=== TO DO ===
The answer must be a single number: the count of lines below that contain the string "diode".

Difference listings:
::::
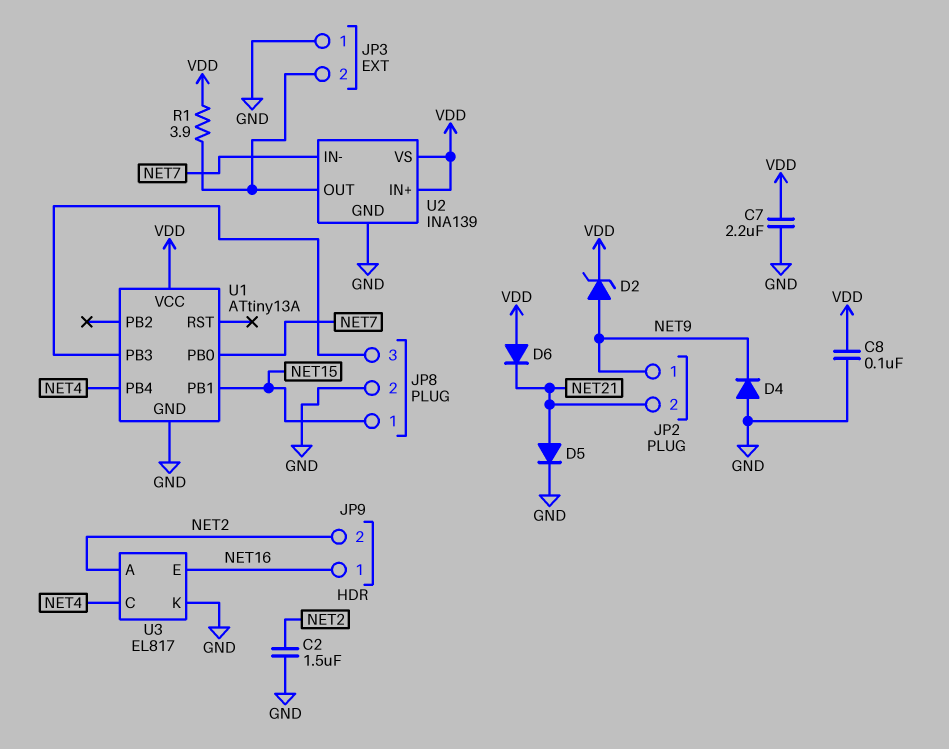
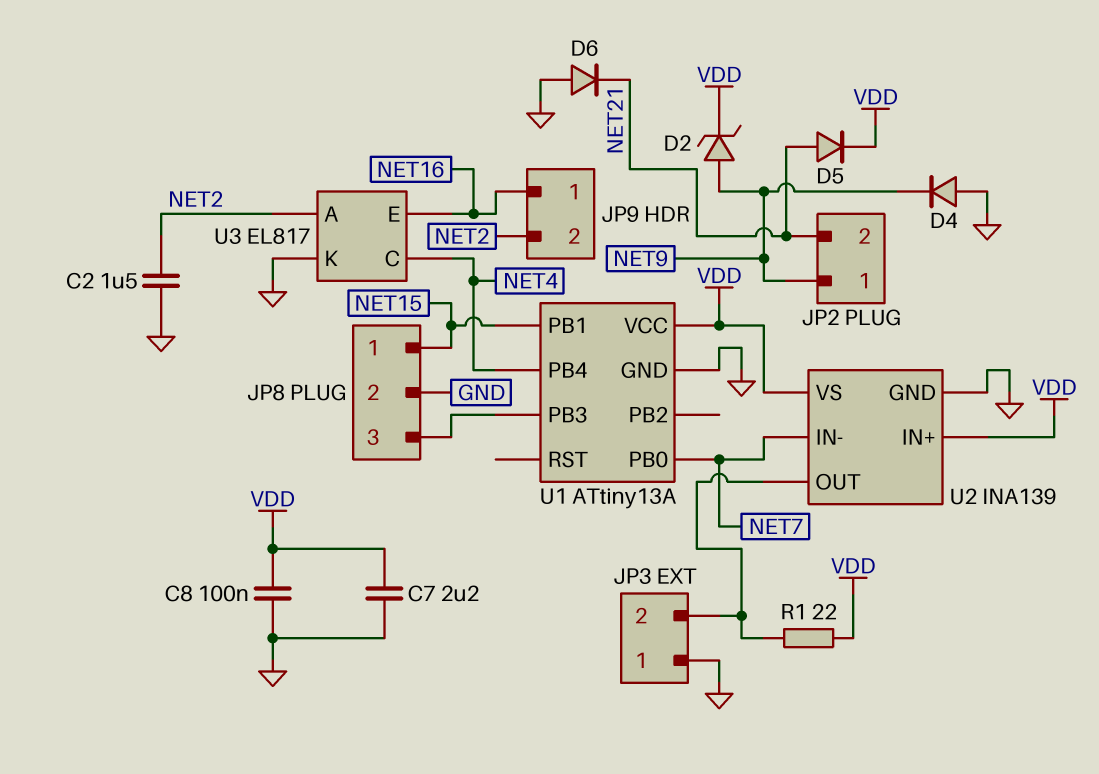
D5: diode (A NET21, K GND) -> diode (A NET21, K VDD)
D6: diode (A VDD, K NET21) -> diode (A GND, K NET21)
R1: 3.9 (JP3/2, VDD) -> 22 (JP3/2, VDD)

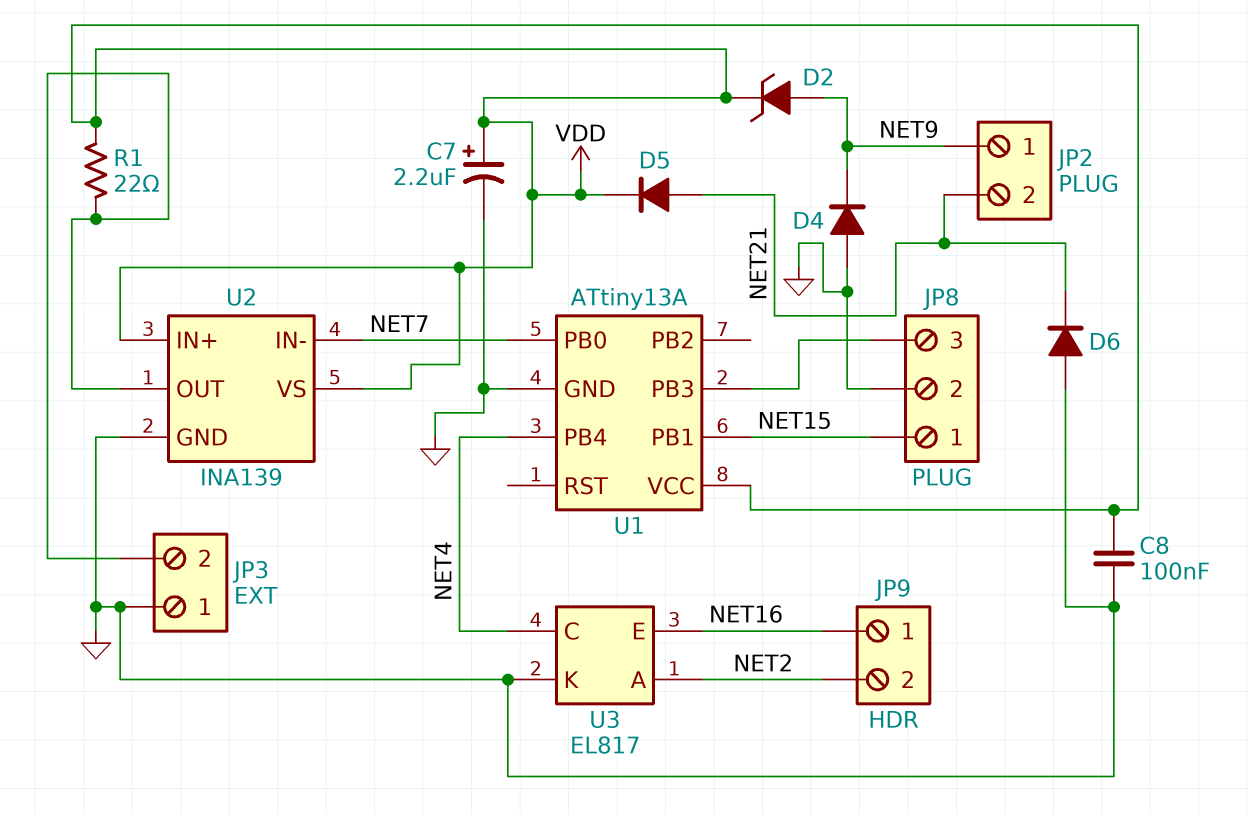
C2: 1.5uF (GND, NET2) -> none
C7: 2.2uF (GND, VDD) -> 2.2uF (plus VDD, minus GND)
::::
=== RESPONSE TO THIS EXERCISE ===
2